> Requirement: From the line containing "(326, 405) = (369, 232): purple" through the last line of the records, print every line exactly and nothing more.

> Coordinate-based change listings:
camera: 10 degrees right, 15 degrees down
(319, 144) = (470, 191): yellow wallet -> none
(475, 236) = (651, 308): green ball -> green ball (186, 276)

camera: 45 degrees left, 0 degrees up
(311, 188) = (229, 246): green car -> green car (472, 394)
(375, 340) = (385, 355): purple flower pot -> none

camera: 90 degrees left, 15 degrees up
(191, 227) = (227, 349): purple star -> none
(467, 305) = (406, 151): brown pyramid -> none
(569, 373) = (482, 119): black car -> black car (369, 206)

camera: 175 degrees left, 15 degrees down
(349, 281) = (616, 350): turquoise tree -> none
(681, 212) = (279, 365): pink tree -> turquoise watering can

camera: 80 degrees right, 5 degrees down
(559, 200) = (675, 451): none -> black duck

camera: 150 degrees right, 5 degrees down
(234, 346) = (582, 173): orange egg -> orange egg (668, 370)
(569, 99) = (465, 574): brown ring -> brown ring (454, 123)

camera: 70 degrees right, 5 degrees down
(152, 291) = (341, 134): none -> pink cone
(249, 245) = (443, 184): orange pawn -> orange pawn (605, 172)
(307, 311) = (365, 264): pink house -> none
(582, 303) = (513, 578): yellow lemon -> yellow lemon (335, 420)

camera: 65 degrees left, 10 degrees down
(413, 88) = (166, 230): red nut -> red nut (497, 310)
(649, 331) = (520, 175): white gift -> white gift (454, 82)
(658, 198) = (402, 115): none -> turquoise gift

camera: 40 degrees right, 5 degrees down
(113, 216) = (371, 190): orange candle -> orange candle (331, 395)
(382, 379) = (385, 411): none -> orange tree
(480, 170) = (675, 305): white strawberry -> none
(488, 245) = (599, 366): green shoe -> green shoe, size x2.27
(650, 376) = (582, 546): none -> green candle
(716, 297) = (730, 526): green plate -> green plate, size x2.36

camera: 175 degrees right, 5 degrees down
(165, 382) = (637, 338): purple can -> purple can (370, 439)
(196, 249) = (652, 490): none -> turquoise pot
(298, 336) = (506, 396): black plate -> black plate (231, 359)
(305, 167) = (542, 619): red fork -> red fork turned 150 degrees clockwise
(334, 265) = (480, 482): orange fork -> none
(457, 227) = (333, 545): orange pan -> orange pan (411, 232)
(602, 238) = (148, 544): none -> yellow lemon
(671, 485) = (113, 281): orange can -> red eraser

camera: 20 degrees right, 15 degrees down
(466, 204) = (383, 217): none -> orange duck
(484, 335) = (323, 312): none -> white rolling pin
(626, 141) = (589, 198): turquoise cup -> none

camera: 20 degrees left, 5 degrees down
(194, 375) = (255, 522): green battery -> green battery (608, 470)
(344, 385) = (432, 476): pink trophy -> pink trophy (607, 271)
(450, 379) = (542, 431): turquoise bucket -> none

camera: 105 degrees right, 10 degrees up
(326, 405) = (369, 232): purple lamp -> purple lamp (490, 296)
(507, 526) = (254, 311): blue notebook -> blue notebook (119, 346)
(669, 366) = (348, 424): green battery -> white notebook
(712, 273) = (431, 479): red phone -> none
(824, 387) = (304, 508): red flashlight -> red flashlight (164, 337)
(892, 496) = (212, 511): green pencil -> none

> Reply:
(326, 405) = (369, 232): purple lamp -> purple lamp (490, 296)
(507, 526) = (254, 311): blue notebook -> blue notebook (119, 346)
(669, 366) = (348, 424): green battery -> white notebook
(712, 273) = (431, 479): red phone -> none
(824, 387) = (304, 508): red flashlight -> red flashlight (164, 337)
(892, 496) = (212, 511): green pencil -> none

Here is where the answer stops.